**** Dataset content
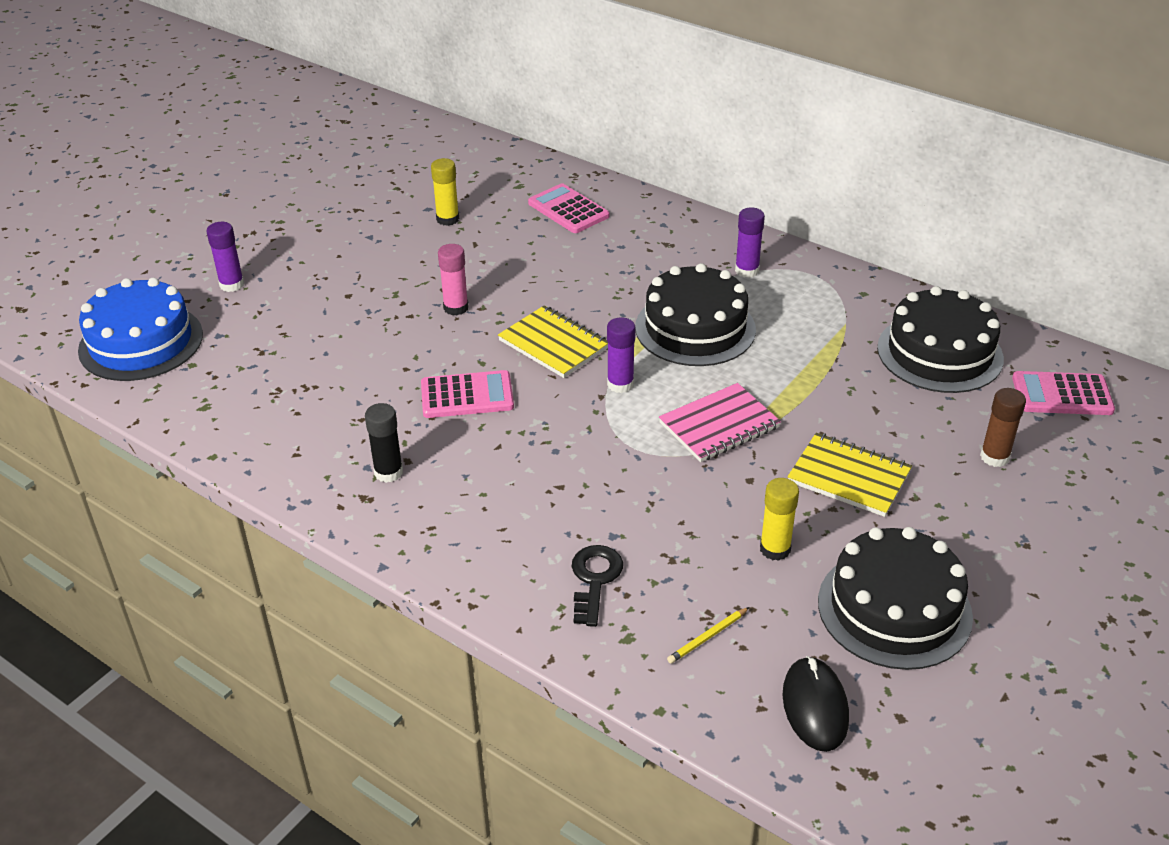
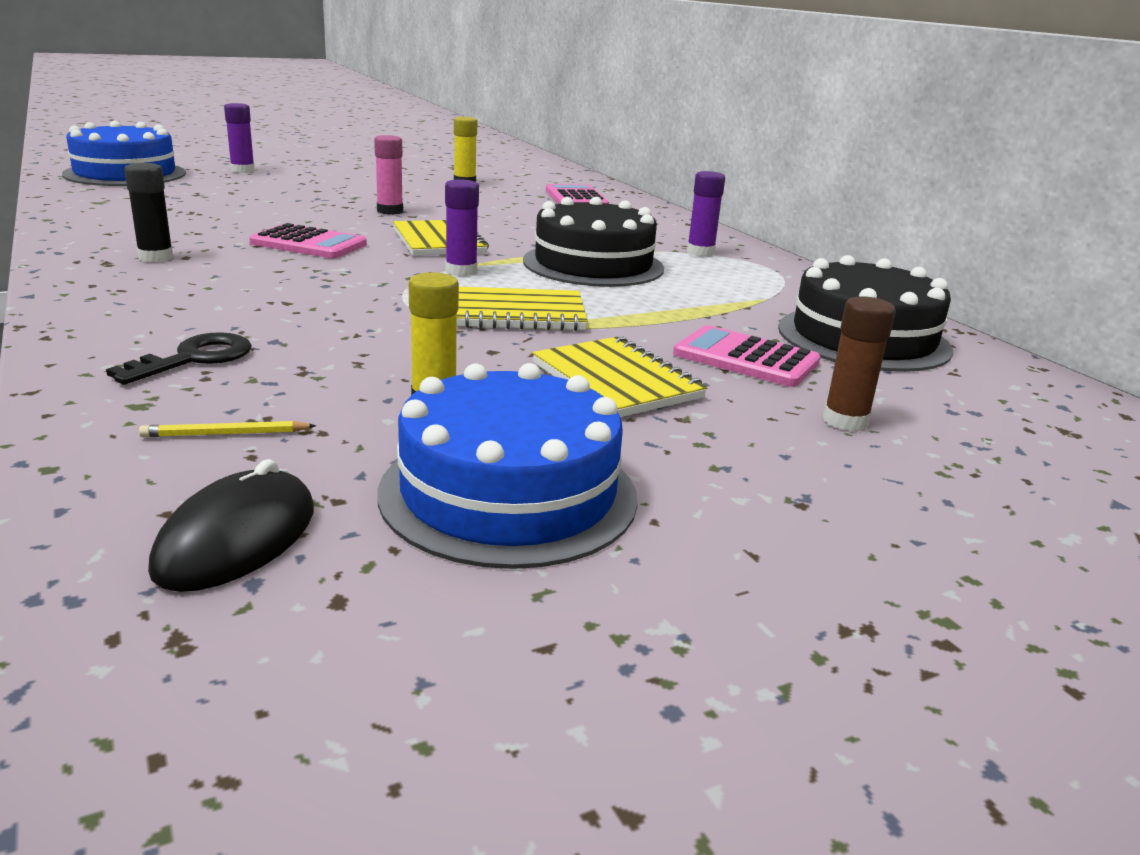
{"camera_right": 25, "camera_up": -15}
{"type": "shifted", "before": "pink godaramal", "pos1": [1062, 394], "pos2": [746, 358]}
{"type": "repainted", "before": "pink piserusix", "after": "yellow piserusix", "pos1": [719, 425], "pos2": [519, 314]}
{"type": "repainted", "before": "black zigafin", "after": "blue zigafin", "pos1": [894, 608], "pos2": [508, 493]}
********
**Task to carry out:** Reproduce the material above exactly but drop all images.

**Answer to the problem:**
{"camera_right": 25, "camera_up": -15}
{"type": "shifted", "before": "pink godaramal", "pos1": [1062, 394], "pos2": [746, 358]}
{"type": "repainted", "before": "pink piserusix", "after": "yellow piserusix", "pos1": [719, 425], "pos2": [519, 314]}
{"type": "repainted", "before": "black zigafin", "after": "blue zigafin", "pos1": [894, 608], "pos2": [508, 493]}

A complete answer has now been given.